### TASK DETAILS:
Please collect every line of the items that contains the string "tuplet", matching case exactly.

# # # #

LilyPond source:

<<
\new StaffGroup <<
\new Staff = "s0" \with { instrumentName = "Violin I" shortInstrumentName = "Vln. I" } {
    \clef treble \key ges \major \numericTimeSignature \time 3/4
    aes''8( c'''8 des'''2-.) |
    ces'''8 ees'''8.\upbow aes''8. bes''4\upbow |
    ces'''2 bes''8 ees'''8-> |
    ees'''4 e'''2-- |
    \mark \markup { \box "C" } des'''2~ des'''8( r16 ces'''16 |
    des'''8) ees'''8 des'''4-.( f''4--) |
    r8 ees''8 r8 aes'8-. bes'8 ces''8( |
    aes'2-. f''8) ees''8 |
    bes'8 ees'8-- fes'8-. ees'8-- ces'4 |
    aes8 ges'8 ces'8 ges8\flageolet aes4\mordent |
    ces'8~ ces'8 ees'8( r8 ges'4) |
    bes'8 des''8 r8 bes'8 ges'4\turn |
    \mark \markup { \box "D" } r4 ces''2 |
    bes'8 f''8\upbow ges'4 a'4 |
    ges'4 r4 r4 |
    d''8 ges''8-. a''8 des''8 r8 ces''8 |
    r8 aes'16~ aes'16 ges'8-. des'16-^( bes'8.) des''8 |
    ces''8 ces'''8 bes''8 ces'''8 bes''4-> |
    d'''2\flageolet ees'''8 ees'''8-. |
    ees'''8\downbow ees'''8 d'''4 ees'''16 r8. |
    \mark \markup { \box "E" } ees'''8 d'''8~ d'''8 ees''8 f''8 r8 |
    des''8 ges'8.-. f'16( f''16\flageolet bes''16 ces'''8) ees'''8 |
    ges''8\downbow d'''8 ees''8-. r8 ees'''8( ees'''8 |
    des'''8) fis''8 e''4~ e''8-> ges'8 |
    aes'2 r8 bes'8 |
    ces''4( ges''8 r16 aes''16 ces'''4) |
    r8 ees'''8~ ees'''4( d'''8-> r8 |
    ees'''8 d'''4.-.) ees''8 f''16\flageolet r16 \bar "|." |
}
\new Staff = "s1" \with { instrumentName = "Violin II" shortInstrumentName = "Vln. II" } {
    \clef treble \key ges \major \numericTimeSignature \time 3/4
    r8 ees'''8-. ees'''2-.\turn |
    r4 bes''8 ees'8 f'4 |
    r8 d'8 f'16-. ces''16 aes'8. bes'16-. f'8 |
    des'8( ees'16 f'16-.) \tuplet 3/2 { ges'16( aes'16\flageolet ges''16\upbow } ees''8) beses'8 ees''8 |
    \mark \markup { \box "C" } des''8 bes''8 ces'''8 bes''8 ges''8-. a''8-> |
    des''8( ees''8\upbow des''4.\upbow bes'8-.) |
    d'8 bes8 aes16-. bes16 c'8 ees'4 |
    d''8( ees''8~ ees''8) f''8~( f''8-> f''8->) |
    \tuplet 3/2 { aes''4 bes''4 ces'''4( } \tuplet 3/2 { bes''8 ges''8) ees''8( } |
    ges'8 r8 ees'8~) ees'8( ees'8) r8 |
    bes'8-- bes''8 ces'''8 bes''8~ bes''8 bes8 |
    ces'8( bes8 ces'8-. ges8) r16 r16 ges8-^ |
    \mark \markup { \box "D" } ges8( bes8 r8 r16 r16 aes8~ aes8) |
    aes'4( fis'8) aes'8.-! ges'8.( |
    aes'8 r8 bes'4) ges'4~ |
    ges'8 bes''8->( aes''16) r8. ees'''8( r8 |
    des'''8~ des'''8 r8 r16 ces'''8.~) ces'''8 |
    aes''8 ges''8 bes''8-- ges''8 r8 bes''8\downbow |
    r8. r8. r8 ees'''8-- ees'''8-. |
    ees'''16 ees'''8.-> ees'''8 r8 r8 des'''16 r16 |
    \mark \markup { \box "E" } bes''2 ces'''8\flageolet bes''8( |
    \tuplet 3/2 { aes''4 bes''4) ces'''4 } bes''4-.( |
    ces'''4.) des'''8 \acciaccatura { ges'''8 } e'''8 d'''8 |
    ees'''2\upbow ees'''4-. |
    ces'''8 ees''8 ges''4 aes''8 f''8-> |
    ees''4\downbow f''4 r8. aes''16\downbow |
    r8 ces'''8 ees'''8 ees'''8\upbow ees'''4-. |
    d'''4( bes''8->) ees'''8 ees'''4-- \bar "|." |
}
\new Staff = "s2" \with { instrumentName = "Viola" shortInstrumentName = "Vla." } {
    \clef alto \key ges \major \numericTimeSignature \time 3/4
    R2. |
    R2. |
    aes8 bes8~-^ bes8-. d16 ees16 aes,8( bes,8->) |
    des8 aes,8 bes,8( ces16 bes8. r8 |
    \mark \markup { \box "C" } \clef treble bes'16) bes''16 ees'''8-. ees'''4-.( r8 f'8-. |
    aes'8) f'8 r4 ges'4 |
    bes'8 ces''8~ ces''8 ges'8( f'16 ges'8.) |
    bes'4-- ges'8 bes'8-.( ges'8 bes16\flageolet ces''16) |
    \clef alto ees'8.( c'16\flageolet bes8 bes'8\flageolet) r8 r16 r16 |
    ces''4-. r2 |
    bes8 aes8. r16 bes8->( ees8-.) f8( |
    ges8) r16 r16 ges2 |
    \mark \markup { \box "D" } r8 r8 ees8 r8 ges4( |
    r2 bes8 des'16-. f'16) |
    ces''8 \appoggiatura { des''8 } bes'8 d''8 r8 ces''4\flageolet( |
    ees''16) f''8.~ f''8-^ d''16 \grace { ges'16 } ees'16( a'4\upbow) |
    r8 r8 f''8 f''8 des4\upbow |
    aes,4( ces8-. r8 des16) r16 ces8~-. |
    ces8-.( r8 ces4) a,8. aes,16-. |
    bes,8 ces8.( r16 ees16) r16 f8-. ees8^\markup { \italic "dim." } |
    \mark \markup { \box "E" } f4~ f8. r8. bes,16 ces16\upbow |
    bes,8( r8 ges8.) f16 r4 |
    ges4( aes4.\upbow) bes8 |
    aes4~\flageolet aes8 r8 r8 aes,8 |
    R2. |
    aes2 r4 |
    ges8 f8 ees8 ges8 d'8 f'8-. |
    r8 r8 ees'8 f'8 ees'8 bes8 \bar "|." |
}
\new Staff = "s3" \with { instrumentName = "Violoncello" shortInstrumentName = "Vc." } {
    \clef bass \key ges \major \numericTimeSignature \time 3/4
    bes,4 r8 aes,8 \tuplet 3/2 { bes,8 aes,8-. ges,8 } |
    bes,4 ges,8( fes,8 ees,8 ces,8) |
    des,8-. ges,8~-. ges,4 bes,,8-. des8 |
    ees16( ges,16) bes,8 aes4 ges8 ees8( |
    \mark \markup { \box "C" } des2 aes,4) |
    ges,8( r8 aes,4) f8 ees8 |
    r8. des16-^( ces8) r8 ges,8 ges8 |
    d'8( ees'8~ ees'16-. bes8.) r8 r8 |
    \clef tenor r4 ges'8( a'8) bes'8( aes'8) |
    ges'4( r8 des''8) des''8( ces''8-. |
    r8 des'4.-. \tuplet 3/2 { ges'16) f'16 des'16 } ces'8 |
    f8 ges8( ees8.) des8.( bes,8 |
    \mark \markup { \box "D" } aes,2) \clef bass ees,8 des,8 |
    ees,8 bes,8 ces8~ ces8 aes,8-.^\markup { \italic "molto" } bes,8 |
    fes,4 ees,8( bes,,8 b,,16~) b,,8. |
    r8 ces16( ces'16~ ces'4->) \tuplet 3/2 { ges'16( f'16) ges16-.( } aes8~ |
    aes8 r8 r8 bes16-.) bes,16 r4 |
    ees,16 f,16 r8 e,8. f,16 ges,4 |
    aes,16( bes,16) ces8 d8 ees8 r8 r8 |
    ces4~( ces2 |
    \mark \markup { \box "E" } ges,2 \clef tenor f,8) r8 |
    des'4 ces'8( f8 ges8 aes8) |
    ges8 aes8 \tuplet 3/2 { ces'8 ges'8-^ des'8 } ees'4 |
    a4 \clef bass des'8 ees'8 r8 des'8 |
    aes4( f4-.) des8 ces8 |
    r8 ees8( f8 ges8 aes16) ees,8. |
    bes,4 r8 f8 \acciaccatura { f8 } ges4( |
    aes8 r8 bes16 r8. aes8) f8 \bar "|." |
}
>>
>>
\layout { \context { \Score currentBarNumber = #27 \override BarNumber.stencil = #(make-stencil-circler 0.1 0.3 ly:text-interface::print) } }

# # # #

### PROBLEM SOLUTION:
    des'8( ees'16 f'16-.) \tuplet 3/2 { ges'16( aes'16\flageolet ges''16\upbow } ees''8) beses'8 ees''8 |
    \tuplet 3/2 { aes''4 bes''4 ces'''4( } \tuplet 3/2 { bes''8 ges''8) ees''8( } |
    \tuplet 3/2 { aes''4 bes''4) ces'''4 } bes''4-.( |
    bes,4 r8 aes,8 \tuplet 3/2 { bes,8 aes,8-. ges,8 } |
    r8 des'4.-. \tuplet 3/2 { ges'16) f'16 des'16 } ces'8 |
    r8 ces16( ces'16~ ces'4->) \tuplet 3/2 { ges'16( f'16) ges16-.( } aes8~ |
    ges8 aes8 \tuplet 3/2 { ces'8 ges'8-^ des'8 } ees'4 |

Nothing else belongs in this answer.